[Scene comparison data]
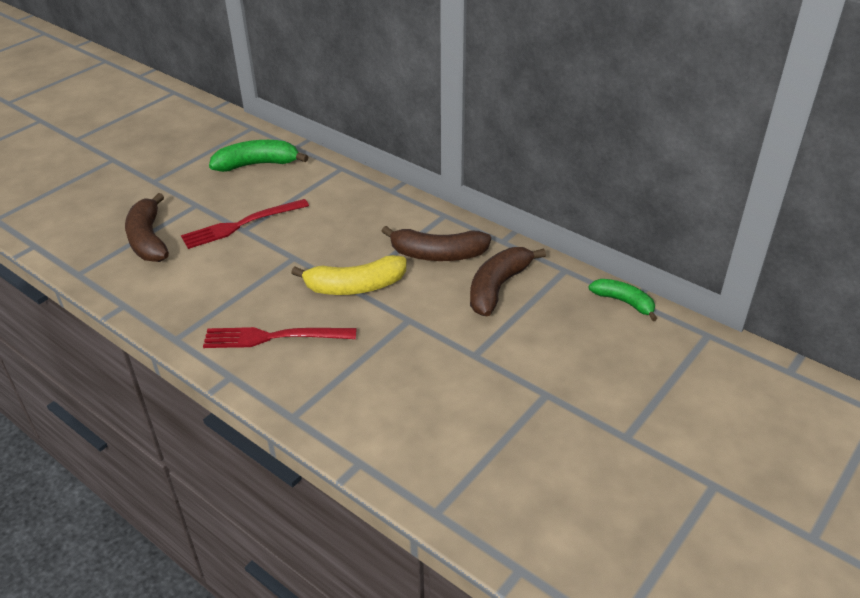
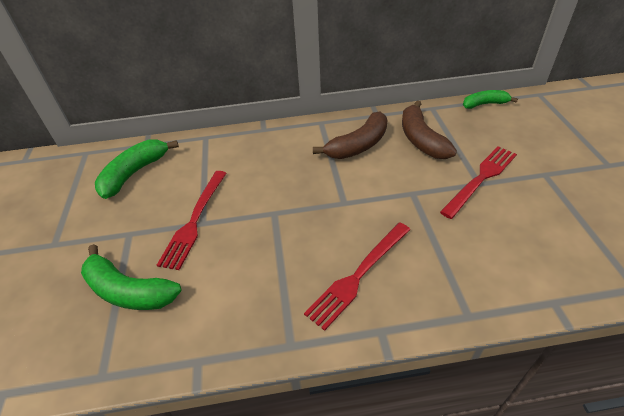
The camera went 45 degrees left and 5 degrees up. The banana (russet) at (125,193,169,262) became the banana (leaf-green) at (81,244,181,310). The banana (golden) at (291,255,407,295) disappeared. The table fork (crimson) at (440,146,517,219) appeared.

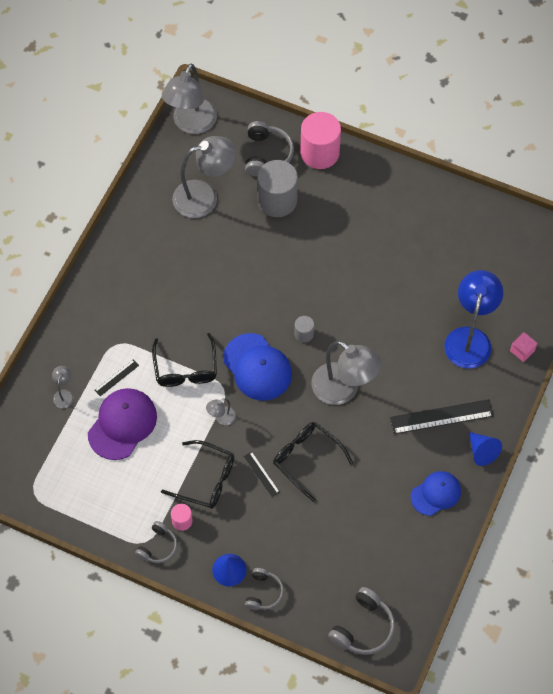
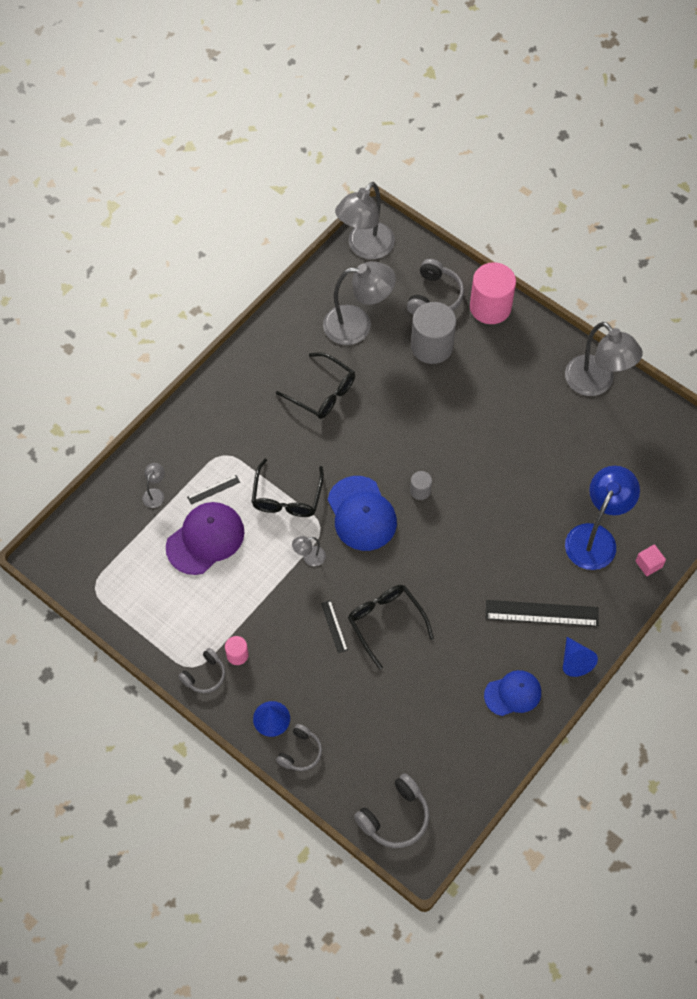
The camera went 15 degrees right and 0 degrees up. The eyeglasses (ebony) moved from (161,440,235,509) to (276,352,355,419). The reading lamp (ash-grey) moved from (312,341,382,405) to (565,322,643,396).

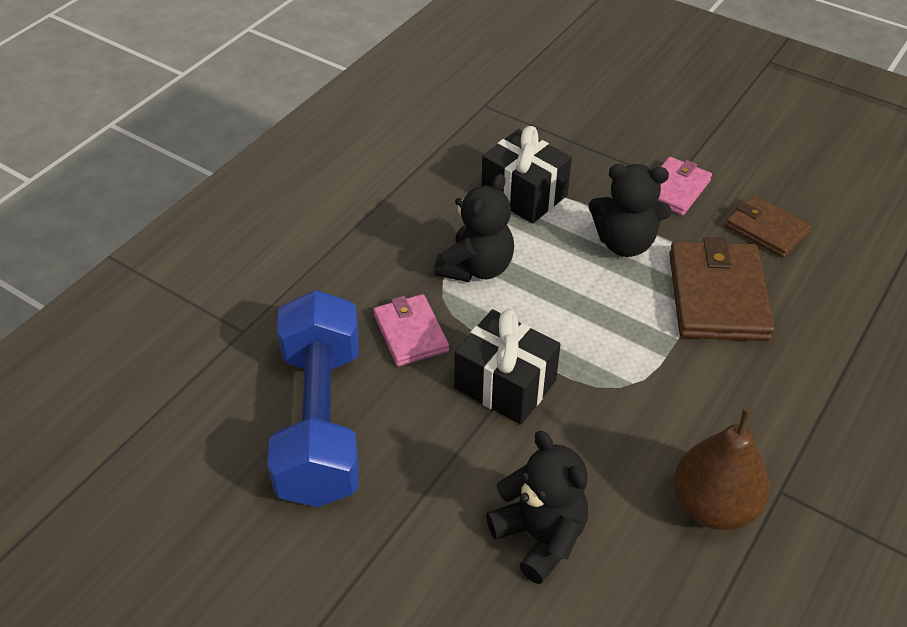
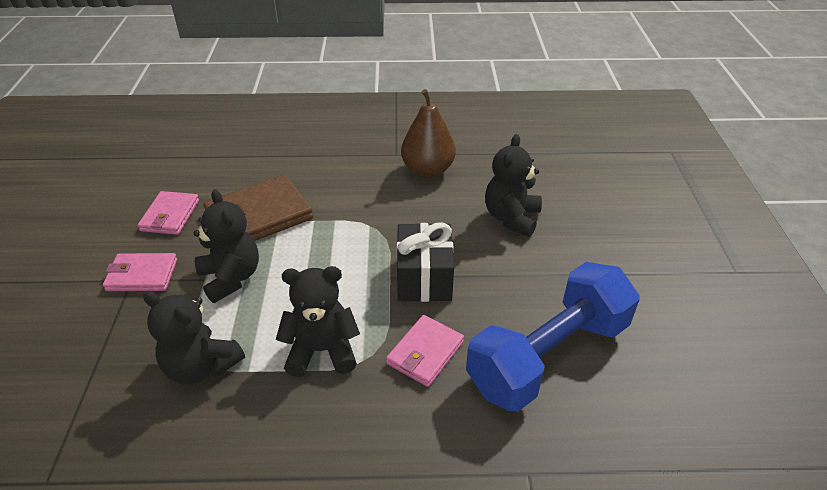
The camera went 125 degrees left and 5 degrees down. The gift (ebony) at (482,126,572,224) was replaced by the teddy bear (ebony) at (143,291,245,385). The billfold (russet) at (726,196,811,258) became the billfold (pink) at (137,191,199,235).

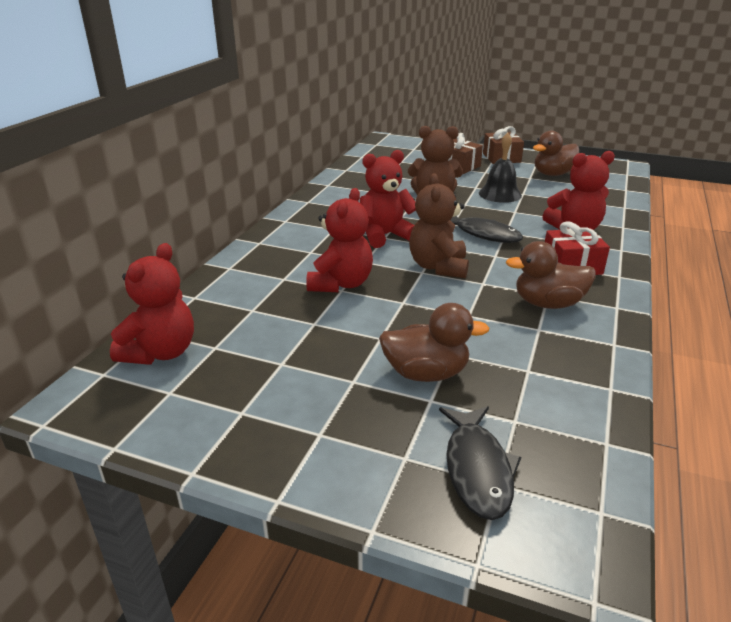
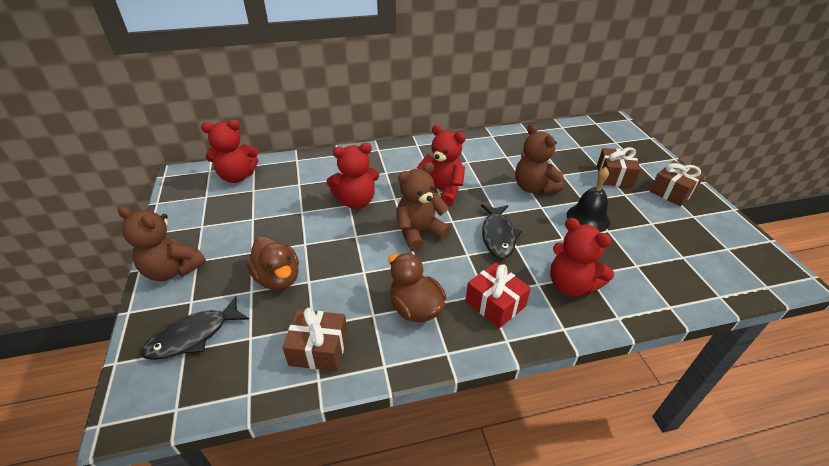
The camera went 55 degrees right and 10 degrees up. The toy duck (russet) at (533,131,579,176) disappeared. The teddy bear (russet) at (118,206,206,281) appeared. The gift (russet) at (283,307,348,371) appeared.

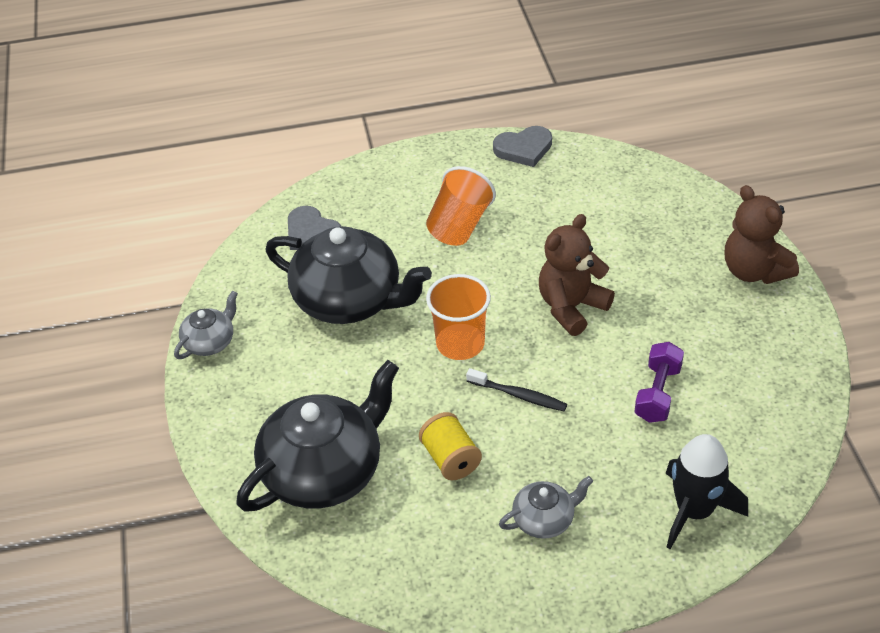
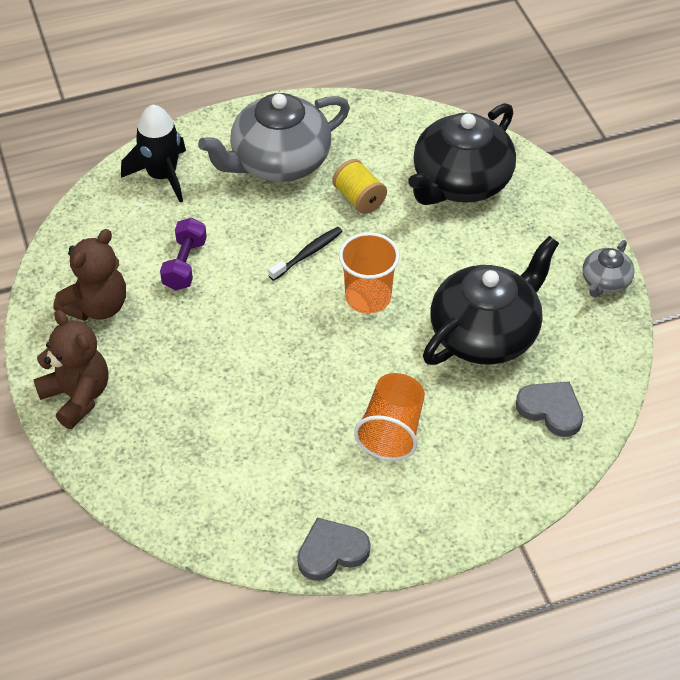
The camera went 170 degrees right and 5 degrees up. The china teapot (ebony) at (265,226,432,324) turned 120 degrees clockwise. The toothbrush (ebony) at (466,368,567,411) turned 120 degrees clockwise. The china teapot (ash-grey) at (499,476,593,539) changed to 2.09 times the size. The teddy bear (russet) moved from (539,214,615,336) to (54,229,126,321).

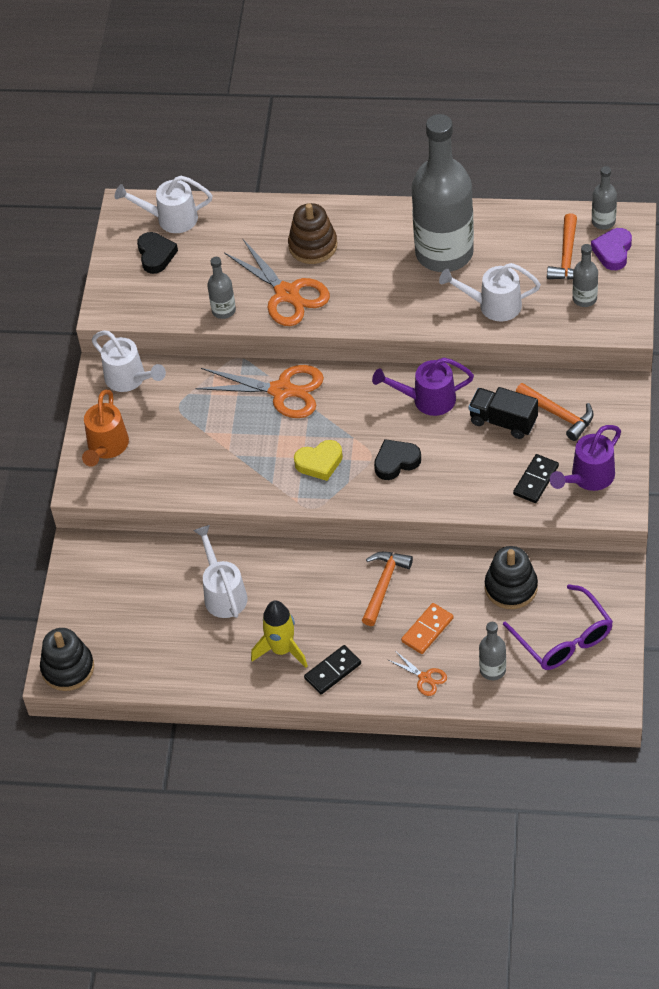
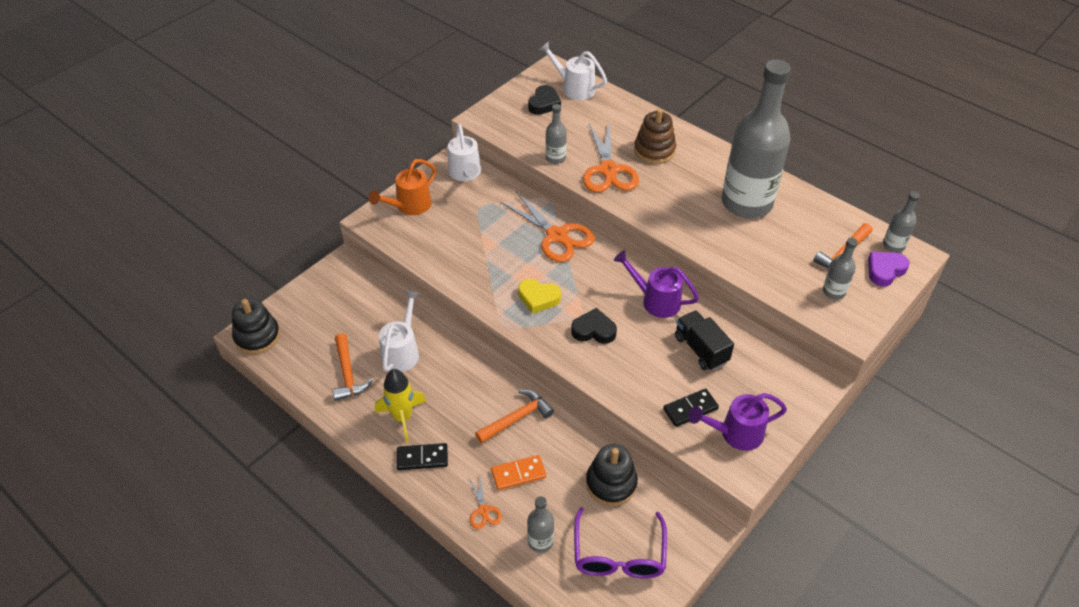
The camera went 30 degrees right and 5 degrees down. The watering pot (white) at (439,263,541,321) disappeared. The hammer (orange-coloured) moved from (516,383,594,441) to (333,333,373,401).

> [WHAT IS EXPECTED]: What's needed here is an exact repeat of all the records above, pictures excluded.

> [TASK SOLUTION]:
The camera went 45 degrees left and 5 degrees up. The banana (russet) at (125,193,169,262) became the banana (leaf-green) at (81,244,181,310). The banana (golden) at (291,255,407,295) disappeared. The table fork (crimson) at (440,146,517,219) appeared.

The camera went 15 degrees right and 0 degrees up. The eyeglasses (ebony) moved from (161,440,235,509) to (276,352,355,419). The reading lamp (ash-grey) moved from (312,341,382,405) to (565,322,643,396).

The camera went 125 degrees left and 5 degrees down. The gift (ebony) at (482,126,572,224) was replaced by the teddy bear (ebony) at (143,291,245,385). The billfold (russet) at (726,196,811,258) became the billfold (pink) at (137,191,199,235).

The camera went 55 degrees right and 10 degrees up. The toy duck (russet) at (533,131,579,176) disappeared. The teddy bear (russet) at (118,206,206,281) appeared. The gift (russet) at (283,307,348,371) appeared.

The camera went 170 degrees right and 5 degrees up. The china teapot (ebony) at (265,226,432,324) turned 120 degrees clockwise. The toothbrush (ebony) at (466,368,567,411) turned 120 degrees clockwise. The china teapot (ash-grey) at (499,476,593,539) changed to 2.09 times the size. The teddy bear (russet) moved from (539,214,615,336) to (54,229,126,321).

The camera went 30 degrees right and 5 degrees down. The watering pot (white) at (439,263,541,321) disappeared. The hammer (orange-coloured) moved from (516,383,594,441) to (333,333,373,401).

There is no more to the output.